#### Material for this exercise ####

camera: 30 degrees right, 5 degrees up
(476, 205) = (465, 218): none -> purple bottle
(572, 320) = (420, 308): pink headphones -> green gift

####
#### Material for this exercise ####

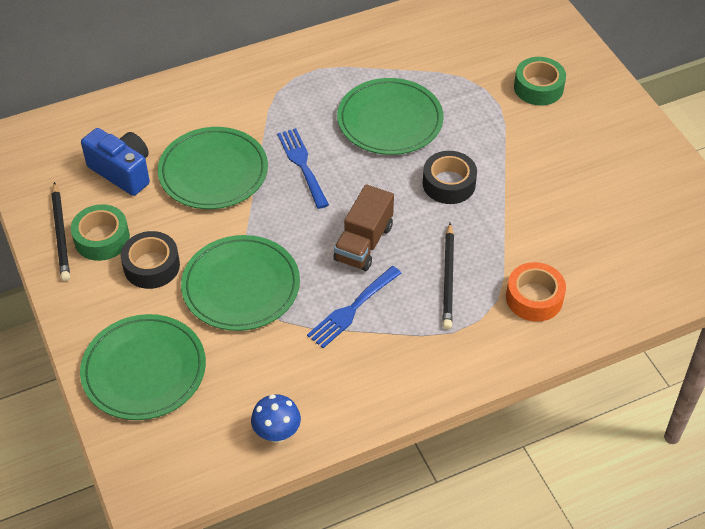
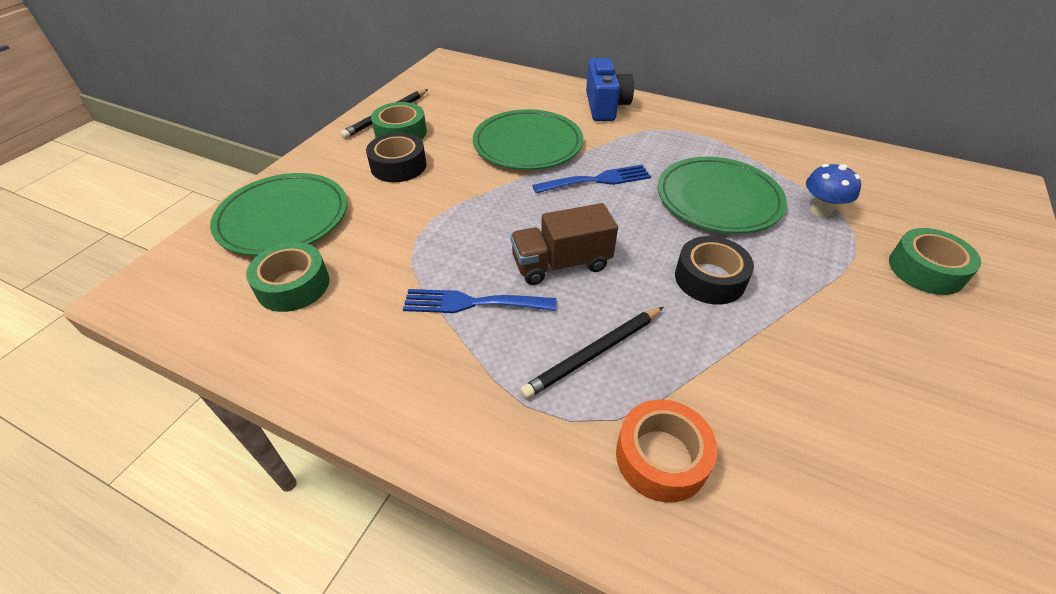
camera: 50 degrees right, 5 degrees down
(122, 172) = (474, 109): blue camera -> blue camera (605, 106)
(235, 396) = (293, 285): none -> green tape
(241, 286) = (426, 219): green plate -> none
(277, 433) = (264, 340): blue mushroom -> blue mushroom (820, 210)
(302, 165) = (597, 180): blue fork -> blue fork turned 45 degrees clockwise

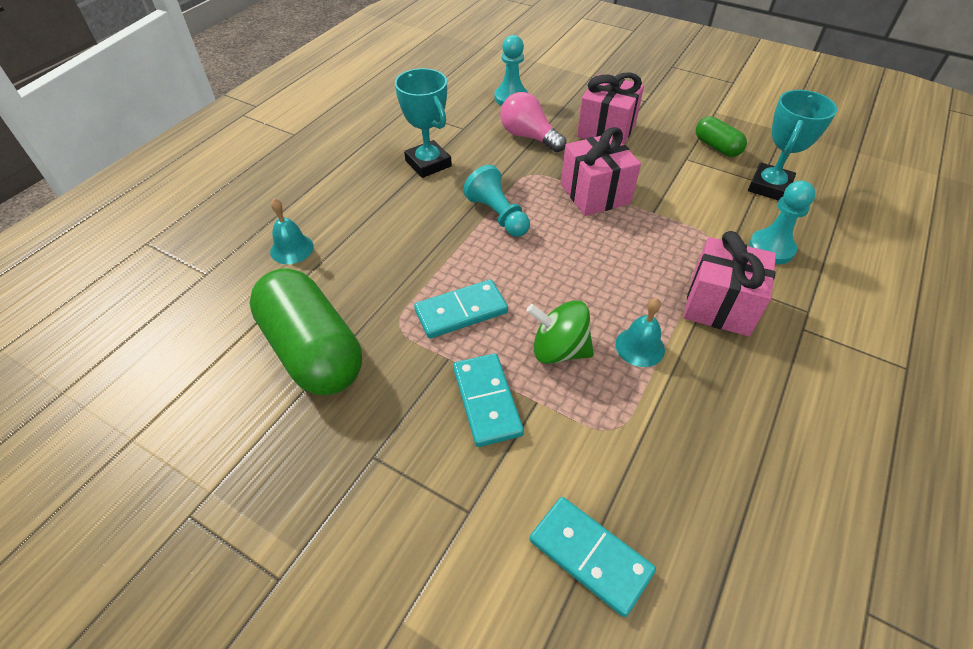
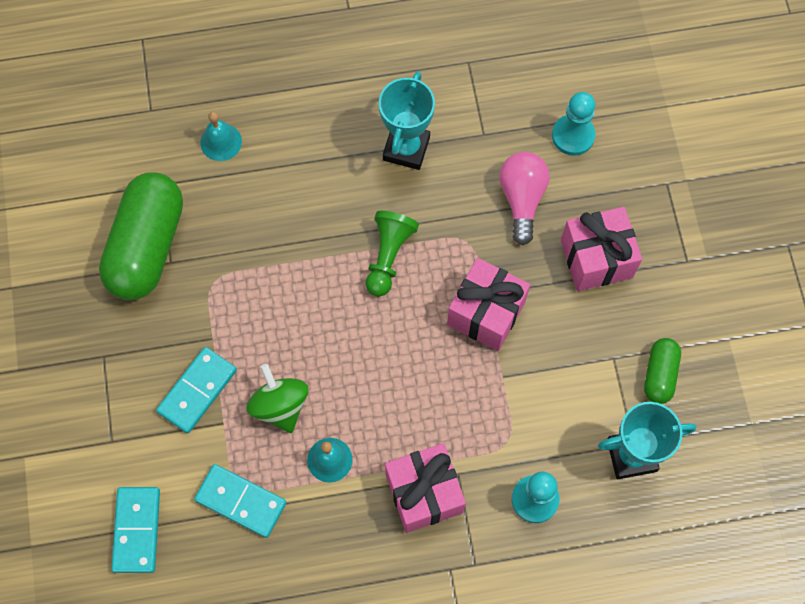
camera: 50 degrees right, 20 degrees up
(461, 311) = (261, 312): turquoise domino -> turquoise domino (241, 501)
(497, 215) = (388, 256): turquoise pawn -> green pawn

####

• **What to do**
From the records above, repeat exactly the lines from the one with "(476, 205) = (465, 218): none" through the one with "(572, 320) = (420, 308): pink", both included.

• **Exercise answer**
(476, 205) = (465, 218): none -> purple bottle
(572, 320) = (420, 308): pink headphones -> green gift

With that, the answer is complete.